EXERCISE BRIEF: Could you write out these items again with every "tile" changed to "scene", keeping everything else identical and leaving the pictures out?

[START ENTRIES]

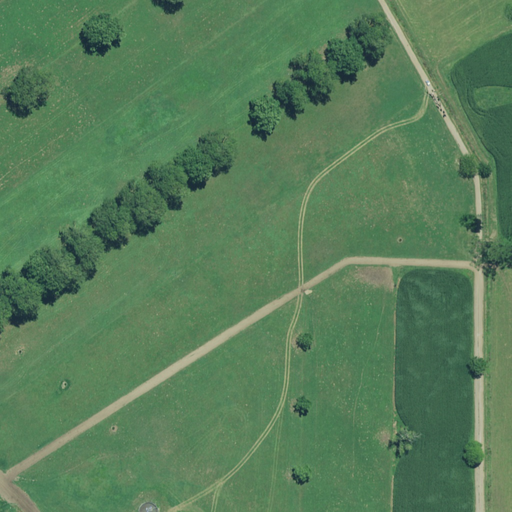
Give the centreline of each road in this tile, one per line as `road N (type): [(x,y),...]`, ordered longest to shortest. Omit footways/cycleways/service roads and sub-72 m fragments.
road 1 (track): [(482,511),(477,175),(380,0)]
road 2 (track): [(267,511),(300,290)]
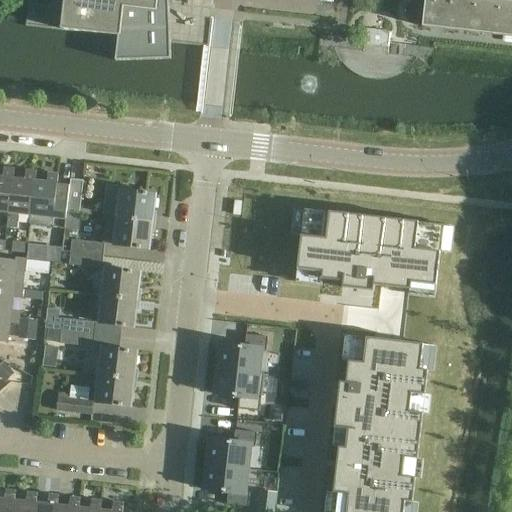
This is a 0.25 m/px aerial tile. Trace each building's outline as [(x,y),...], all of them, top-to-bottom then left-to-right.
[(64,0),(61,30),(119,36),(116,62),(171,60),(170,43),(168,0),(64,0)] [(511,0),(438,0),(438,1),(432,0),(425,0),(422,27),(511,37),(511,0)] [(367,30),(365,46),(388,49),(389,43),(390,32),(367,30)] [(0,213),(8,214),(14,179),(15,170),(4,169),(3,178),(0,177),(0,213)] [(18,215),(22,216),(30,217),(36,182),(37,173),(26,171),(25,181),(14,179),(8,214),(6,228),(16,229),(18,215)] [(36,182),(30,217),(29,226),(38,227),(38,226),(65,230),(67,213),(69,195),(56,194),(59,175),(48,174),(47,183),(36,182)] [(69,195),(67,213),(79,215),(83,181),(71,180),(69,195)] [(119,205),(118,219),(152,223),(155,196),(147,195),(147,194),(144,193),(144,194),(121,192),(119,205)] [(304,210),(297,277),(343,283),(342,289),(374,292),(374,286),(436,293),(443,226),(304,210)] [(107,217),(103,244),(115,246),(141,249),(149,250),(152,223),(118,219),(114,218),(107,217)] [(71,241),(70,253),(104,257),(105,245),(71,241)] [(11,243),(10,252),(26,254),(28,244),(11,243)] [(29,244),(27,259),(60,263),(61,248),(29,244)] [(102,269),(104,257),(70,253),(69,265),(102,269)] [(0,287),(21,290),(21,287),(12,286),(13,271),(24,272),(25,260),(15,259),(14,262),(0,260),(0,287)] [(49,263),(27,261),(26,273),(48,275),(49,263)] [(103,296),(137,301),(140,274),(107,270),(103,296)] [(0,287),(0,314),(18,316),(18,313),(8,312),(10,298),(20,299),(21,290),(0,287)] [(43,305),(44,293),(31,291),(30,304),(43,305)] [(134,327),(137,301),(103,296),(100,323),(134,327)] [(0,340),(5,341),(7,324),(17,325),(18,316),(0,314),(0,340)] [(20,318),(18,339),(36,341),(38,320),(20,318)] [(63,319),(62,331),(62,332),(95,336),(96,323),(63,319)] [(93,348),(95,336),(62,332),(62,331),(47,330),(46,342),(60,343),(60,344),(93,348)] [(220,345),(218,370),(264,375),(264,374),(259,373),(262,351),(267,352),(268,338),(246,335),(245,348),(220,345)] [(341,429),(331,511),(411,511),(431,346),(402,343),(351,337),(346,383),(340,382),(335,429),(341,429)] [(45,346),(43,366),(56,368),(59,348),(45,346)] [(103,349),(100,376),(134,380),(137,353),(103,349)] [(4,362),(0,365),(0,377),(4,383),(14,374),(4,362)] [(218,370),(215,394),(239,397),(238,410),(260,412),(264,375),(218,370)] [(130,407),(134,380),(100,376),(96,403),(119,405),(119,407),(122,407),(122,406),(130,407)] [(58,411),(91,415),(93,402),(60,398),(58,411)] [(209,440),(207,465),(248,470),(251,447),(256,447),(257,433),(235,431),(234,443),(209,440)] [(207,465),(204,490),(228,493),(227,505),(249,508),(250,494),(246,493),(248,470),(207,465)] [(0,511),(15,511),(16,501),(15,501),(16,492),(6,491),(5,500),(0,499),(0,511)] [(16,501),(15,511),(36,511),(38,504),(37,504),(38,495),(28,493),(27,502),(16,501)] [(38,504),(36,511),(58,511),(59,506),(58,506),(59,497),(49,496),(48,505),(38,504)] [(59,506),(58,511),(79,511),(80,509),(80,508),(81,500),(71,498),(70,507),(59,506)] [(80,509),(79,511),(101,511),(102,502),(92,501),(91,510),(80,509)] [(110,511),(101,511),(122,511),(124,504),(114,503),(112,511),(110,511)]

[END ENTRIES]

EXERCISE ANSWER:
Give the centreline of each road in this scene, one per line as `road N (type): [(x,y),...]`, ordered longest to shortest. Omit footways/cycleways/service roads and sub-72 m fragments.
road 1 (track): [(482,511),(477,175),(380,0)]
road 2 (track): [(267,511),(300,290)]
This is a 0.25 m/px aerial scene. Trace each building's outline as [(x,y),...], all of them, top-to-bottom then left-to-right.
[(64,0),(61,30),(119,36),(116,62),(171,60),(170,43),(168,0),(64,0)] [(511,0),(438,0),(438,1),(432,0),(425,0),(422,27),(511,37),(511,0)] [(367,30),(365,46),(388,49),(389,43),(390,32),(367,30)] [(0,213),(8,214),(14,179),(15,170),(4,169),(3,178),(0,177),(0,213)] [(18,215),(22,216),(30,217),(36,182),(37,173),(26,171),(25,181),(14,179),(8,214),(6,228),(16,229),(18,215)] [(36,182),(30,217),(29,226),(38,227),(38,226),(65,230),(67,213),(69,195),(56,194),(59,175),(48,174),(47,183),(36,182)] [(69,195),(67,213),(79,215),(83,181),(71,180),(69,195)] [(119,205),(118,219),(152,223),(155,196),(147,195),(147,194),(144,193),(144,194),(121,192),(119,205)] [(304,210),(297,277),(343,283),(342,289),(374,292),(374,286),(436,293),(443,226),(304,210)] [(107,217),(103,244),(115,246),(141,249),(149,250),(152,223),(118,219),(114,218),(107,217)] [(71,241),(70,253),(104,257),(105,245),(71,241)] [(11,243),(10,252),(26,254),(28,244),(11,243)] [(29,244),(27,259),(60,263),(61,248),(29,244)] [(102,269),(104,257),(70,253),(69,265),(102,269)] [(0,287),(21,290),(21,287),(12,286),(13,271),(24,272),(25,260),(15,259),(14,262),(0,260),(0,287)] [(49,263),(27,261),(26,273),(48,275),(49,263)] [(103,296),(137,301),(140,274),(107,270),(103,296)] [(0,287),(0,314),(18,316),(18,313),(8,312),(10,298),(20,299),(21,290),(0,287)] [(43,305),(44,293),(31,291),(30,304),(43,305)] [(134,327),(137,301),(103,296),(100,323),(134,327)] [(0,340),(5,341),(7,324),(17,325),(18,316),(0,314),(0,340)] [(20,318),(18,339),(36,341),(38,320),(20,318)] [(63,319),(62,331),(62,332),(95,336),(96,323),(63,319)] [(93,348),(95,336),(62,332),(62,331),(47,330),(46,342),(60,343),(60,344),(93,348)] [(220,345),(218,370),(264,375),(264,374),(259,373),(262,351),(267,352),(268,338),(246,335),(245,348),(220,345)] [(341,429),(331,511),(411,511),(431,346),(402,343),(351,337),(346,383),(340,382),(335,429),(341,429)] [(45,346),(43,366),(56,368),(59,348),(45,346)] [(103,349),(100,376),(134,380),(137,353),(103,349)] [(4,362),(0,365),(0,377),(4,383),(14,374),(4,362)] [(218,370),(215,394),(239,397),(238,410),(260,412),(264,375),(218,370)] [(130,407),(134,380),(100,376),(96,403),(119,405),(119,407),(122,407),(122,406),(130,407)] [(58,411),(91,415),(93,402),(60,398),(58,411)] [(209,440),(207,465),(248,470),(251,447),(256,447),(257,433),(235,431),(234,443),(209,440)] [(207,465),(204,490),(228,493),(227,505),(249,508),(250,494),(246,493),(248,470),(207,465)] [(0,511),(15,511),(16,501),(15,501),(16,492),(6,491),(5,500),(0,499),(0,511)] [(16,501),(15,511),(36,511),(38,504),(37,504),(38,495),(28,493),(27,502),(16,501)] [(38,504),(36,511),(58,511),(59,506),(58,506),(59,497),(49,496),(48,505),(38,504)] [(59,506),(58,511),(79,511),(80,509),(80,508),(81,500),(71,498),(70,507),(59,506)] [(80,509),(79,511),(101,511),(102,502),(92,501),(91,510),(80,509)] [(110,511),(101,511),(122,511),(124,504),(114,503),(112,511),(110,511)]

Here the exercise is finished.